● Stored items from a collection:
—————
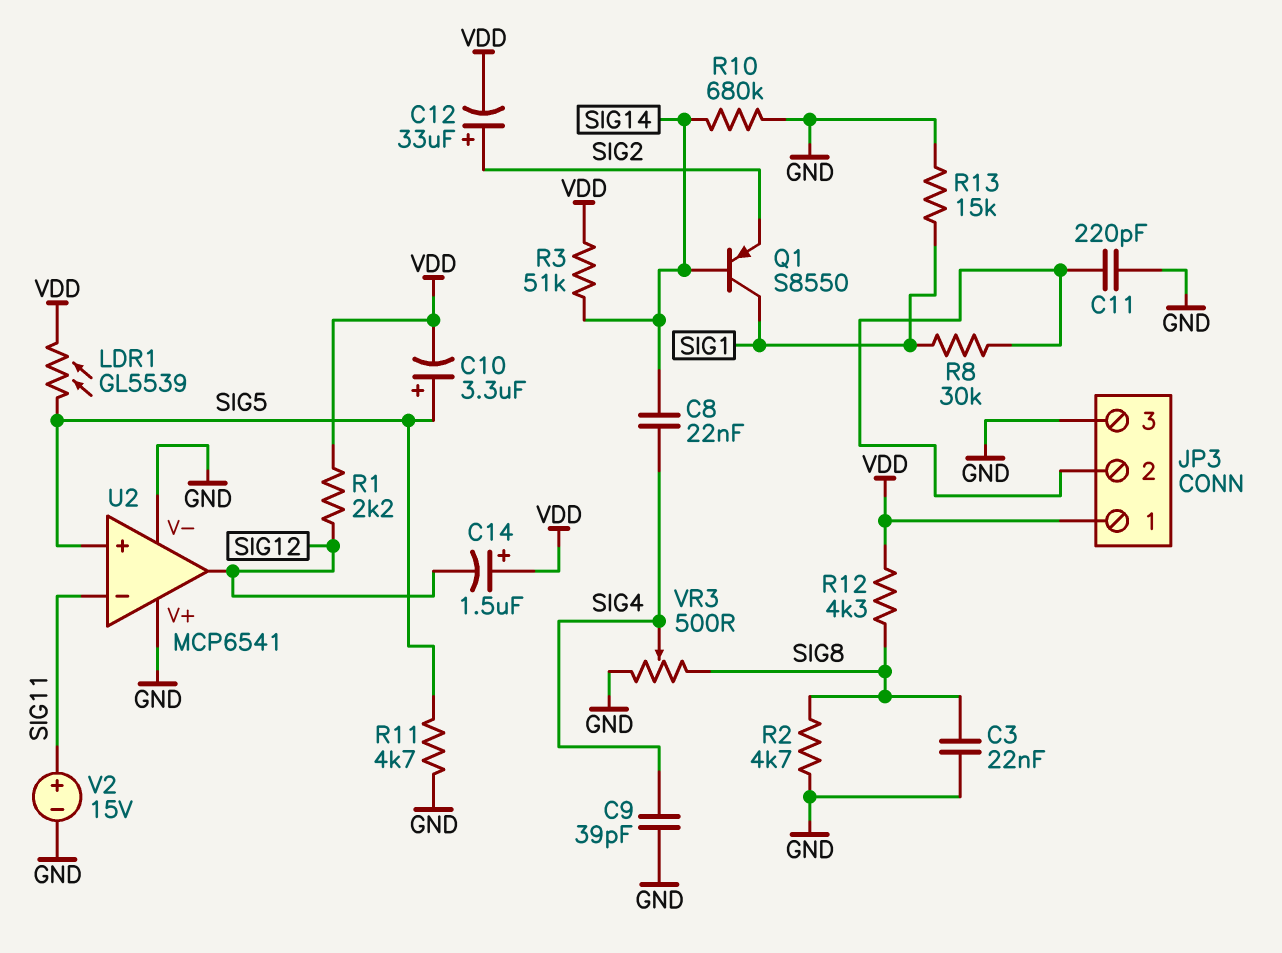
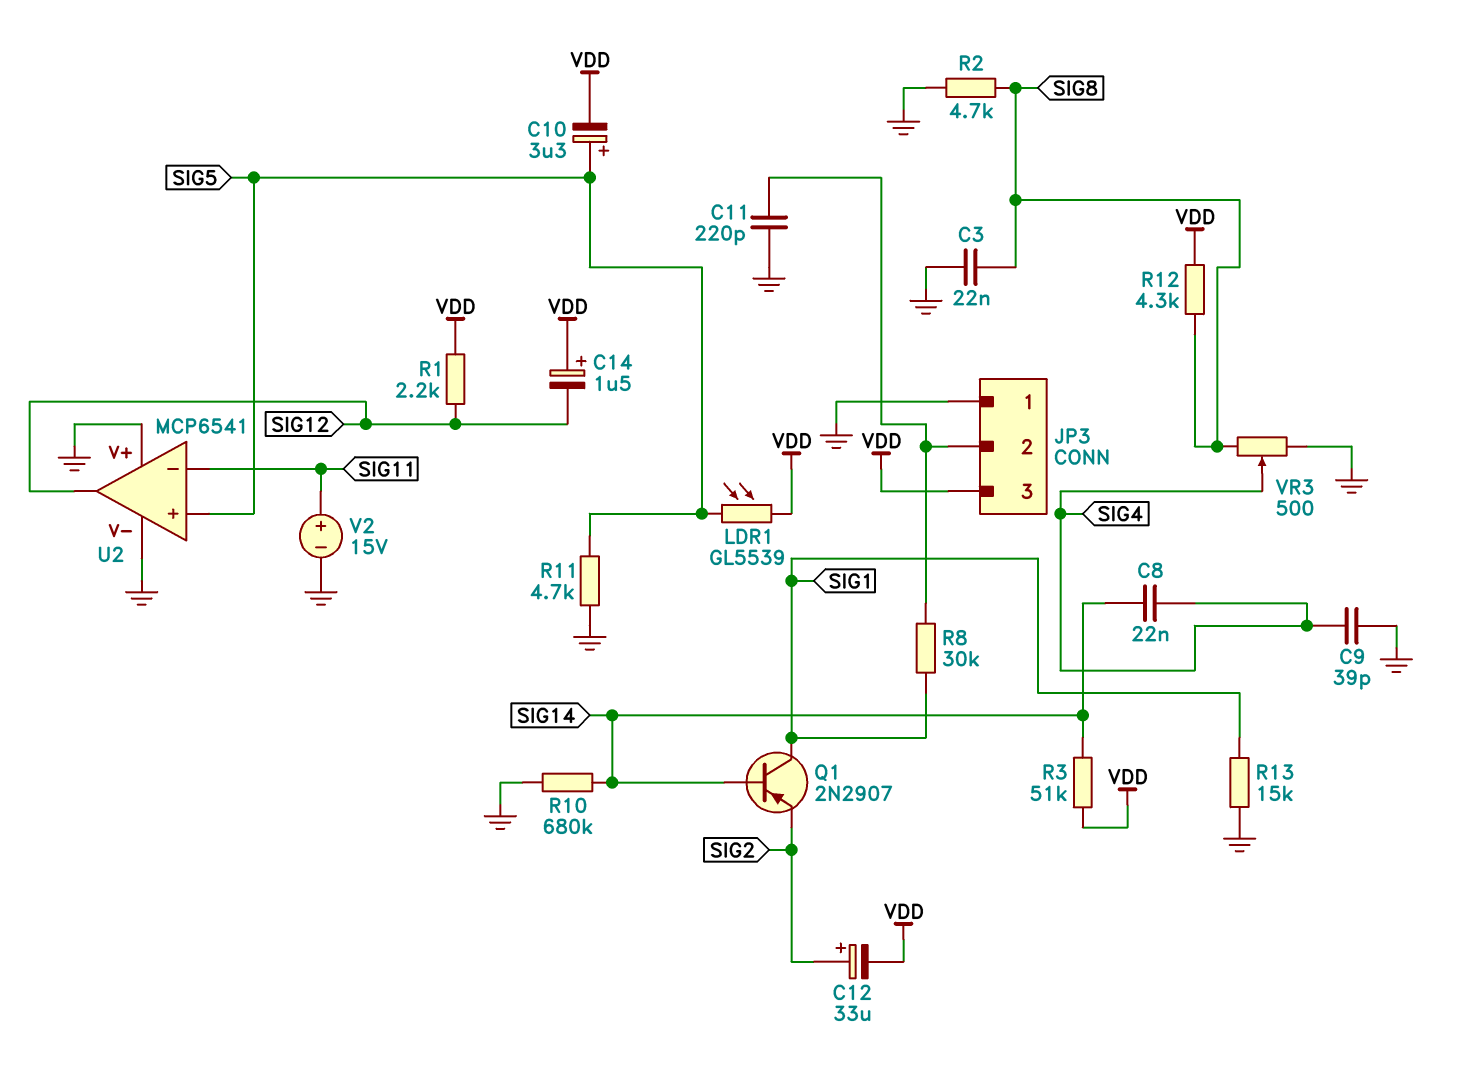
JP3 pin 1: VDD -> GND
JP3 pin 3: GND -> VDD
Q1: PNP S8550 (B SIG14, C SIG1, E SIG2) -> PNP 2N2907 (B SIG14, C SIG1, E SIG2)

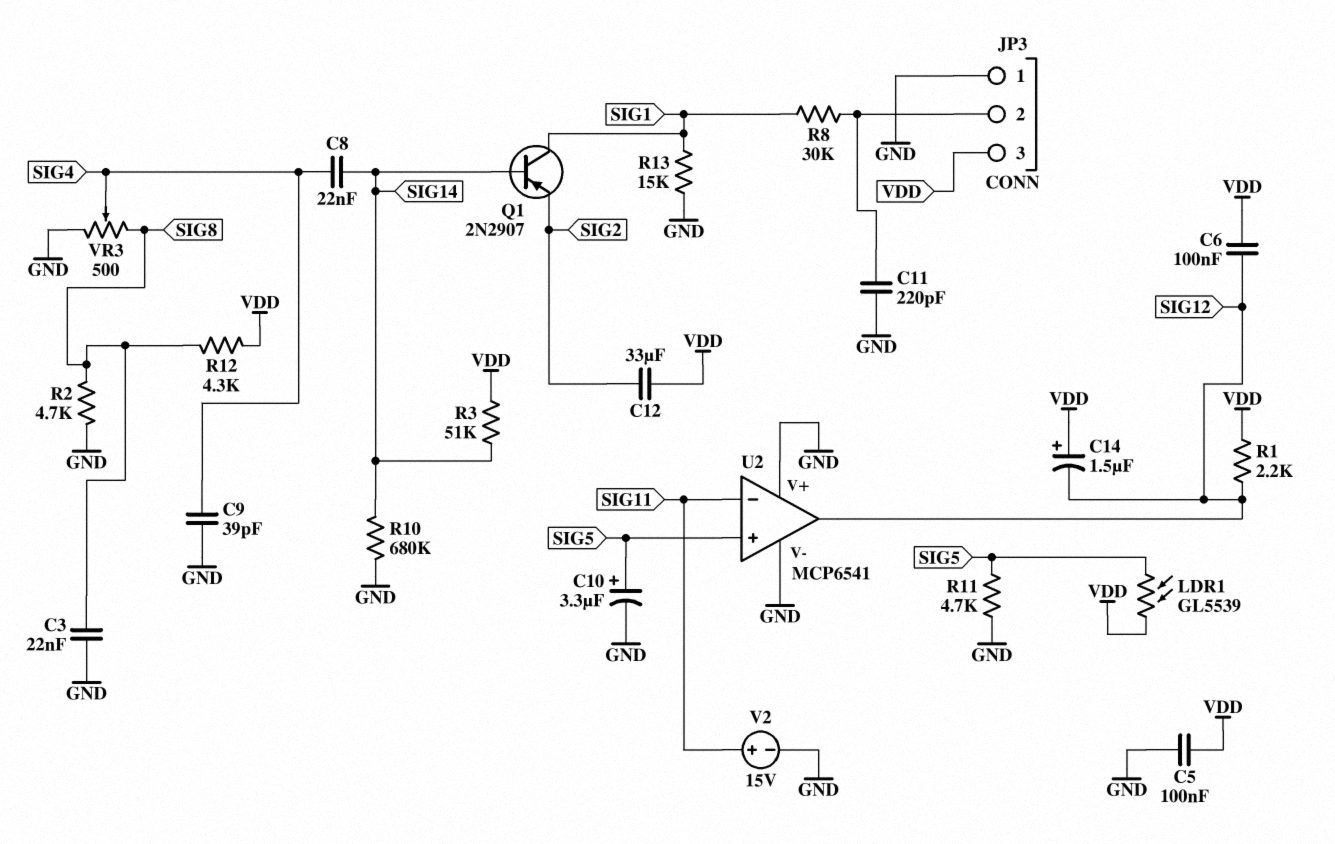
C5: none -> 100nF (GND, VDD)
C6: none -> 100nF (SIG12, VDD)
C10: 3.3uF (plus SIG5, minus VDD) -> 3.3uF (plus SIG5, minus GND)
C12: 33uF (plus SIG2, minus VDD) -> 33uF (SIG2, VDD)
—————
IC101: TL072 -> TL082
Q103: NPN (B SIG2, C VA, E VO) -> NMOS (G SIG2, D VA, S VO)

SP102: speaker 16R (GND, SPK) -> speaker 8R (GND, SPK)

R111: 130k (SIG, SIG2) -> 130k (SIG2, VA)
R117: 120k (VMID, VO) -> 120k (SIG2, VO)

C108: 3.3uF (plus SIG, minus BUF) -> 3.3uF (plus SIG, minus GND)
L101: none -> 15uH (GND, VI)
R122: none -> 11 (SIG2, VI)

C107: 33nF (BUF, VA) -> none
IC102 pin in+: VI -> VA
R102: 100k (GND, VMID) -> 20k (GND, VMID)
—————
● WORK INSTRUCTION: The line holding "JP3 pin 1: VDD -> GND" starts the copy and the line holding "C12: 33uF (plus" ends it. Repeat those two lines above and all between them exactly, leaving out pictures.

● SOLUTION TO THIS EXERCISE:
JP3 pin 1: VDD -> GND
JP3 pin 3: GND -> VDD
Q1: PNP S8550 (B SIG14, C SIG1, E SIG2) -> PNP 2N2907 (B SIG14, C SIG1, E SIG2)

C5: none -> 100nF (GND, VDD)
C6: none -> 100nF (SIG12, VDD)
C10: 3.3uF (plus SIG5, minus VDD) -> 3.3uF (plus SIG5, minus GND)
C12: 33uF (plus SIG2, minus VDD) -> 33uF (SIG2, VDD)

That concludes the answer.